Go to the line below containing "grey bottle (1st" and print exactly from there through the line containing "grey fork (1st from left), move", both included. Print nothing else.

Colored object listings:
↓↓↓
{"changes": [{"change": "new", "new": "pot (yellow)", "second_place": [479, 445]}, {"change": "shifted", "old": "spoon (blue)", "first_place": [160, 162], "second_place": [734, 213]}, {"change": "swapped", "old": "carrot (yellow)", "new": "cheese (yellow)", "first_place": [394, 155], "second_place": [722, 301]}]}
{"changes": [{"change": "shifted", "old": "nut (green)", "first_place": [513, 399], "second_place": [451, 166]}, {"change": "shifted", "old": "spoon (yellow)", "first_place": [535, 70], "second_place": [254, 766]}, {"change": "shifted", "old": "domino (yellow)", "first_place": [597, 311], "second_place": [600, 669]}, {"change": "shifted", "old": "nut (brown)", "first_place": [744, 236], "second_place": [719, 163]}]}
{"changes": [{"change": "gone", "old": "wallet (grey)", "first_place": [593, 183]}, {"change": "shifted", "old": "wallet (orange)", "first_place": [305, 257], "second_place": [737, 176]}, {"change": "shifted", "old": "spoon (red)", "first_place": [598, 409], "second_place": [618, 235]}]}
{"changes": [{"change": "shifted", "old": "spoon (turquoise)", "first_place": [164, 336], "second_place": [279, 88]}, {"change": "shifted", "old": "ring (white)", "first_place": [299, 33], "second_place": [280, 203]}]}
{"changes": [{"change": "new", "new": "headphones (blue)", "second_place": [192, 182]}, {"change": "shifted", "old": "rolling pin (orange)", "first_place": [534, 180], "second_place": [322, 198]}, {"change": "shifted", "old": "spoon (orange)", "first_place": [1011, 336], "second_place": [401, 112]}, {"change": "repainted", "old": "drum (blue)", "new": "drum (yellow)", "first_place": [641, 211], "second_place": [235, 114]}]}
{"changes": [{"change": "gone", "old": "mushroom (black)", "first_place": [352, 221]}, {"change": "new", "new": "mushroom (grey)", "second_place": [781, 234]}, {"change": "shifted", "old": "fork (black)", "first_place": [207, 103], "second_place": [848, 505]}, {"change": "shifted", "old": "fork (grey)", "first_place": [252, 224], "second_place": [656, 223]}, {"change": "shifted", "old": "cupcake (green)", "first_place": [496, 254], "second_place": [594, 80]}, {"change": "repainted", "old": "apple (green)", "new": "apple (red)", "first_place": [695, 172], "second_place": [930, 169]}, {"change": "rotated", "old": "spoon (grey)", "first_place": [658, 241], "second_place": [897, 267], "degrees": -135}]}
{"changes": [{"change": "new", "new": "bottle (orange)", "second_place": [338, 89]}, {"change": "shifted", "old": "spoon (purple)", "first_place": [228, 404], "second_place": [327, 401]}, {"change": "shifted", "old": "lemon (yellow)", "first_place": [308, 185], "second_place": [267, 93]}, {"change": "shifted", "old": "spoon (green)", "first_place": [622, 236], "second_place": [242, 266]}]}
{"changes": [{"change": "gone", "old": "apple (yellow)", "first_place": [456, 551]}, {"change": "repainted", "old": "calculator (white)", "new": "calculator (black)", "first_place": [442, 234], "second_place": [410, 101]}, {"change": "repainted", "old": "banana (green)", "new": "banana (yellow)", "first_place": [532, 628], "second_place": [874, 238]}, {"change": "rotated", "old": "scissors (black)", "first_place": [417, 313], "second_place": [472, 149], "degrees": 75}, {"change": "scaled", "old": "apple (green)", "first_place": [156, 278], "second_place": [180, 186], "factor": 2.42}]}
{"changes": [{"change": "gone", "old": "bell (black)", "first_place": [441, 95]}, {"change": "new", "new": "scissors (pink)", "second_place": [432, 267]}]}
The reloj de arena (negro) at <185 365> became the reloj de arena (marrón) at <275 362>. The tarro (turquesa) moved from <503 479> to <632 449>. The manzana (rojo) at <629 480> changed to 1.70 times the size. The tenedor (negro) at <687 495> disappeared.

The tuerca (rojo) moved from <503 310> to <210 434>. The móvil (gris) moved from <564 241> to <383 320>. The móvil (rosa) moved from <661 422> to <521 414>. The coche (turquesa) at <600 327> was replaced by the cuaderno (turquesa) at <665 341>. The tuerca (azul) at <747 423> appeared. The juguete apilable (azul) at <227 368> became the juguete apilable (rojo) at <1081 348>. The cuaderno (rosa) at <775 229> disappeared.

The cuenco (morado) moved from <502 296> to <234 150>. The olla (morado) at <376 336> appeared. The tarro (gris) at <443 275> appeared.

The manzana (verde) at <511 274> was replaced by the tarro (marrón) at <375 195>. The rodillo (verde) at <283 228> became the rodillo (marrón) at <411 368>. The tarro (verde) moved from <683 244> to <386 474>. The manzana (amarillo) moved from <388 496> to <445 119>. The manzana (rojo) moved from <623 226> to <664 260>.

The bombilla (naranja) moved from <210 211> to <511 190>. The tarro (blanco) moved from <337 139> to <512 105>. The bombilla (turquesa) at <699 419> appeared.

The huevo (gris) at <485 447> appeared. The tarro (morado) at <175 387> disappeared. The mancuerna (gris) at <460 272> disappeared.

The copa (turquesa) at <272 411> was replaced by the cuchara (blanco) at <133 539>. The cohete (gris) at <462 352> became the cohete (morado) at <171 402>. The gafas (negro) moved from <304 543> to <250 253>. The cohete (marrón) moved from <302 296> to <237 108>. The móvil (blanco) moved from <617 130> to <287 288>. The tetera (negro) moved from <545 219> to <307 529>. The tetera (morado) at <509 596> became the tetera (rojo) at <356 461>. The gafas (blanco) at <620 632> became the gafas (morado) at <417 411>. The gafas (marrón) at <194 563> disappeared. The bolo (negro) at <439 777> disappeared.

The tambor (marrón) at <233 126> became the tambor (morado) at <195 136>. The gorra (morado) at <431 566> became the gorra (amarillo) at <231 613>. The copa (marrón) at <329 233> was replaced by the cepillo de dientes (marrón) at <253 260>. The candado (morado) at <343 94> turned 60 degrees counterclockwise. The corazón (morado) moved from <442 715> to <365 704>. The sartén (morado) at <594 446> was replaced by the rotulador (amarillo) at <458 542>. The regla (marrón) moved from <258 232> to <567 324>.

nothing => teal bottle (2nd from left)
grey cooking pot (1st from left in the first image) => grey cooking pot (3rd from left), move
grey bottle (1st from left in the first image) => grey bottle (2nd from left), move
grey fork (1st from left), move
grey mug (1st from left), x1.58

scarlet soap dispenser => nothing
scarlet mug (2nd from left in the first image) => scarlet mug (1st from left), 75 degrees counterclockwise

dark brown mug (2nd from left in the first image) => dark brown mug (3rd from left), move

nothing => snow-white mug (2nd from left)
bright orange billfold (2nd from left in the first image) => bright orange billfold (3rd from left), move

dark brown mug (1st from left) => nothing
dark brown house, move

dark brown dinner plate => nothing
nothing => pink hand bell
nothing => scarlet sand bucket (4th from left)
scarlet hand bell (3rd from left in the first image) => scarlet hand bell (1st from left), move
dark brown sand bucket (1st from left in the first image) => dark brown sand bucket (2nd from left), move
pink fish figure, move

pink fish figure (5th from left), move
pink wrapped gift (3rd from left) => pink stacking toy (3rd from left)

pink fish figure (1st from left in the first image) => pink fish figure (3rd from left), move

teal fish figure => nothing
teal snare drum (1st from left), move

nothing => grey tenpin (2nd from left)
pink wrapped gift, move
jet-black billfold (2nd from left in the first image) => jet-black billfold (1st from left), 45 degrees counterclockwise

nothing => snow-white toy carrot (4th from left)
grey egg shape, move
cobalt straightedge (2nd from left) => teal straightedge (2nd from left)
↑↑↑
YOUR SOLUTION:
grey bottle (1st from left in the first image) => grey bottle (2nd from left), move
grey fork (1st from left), move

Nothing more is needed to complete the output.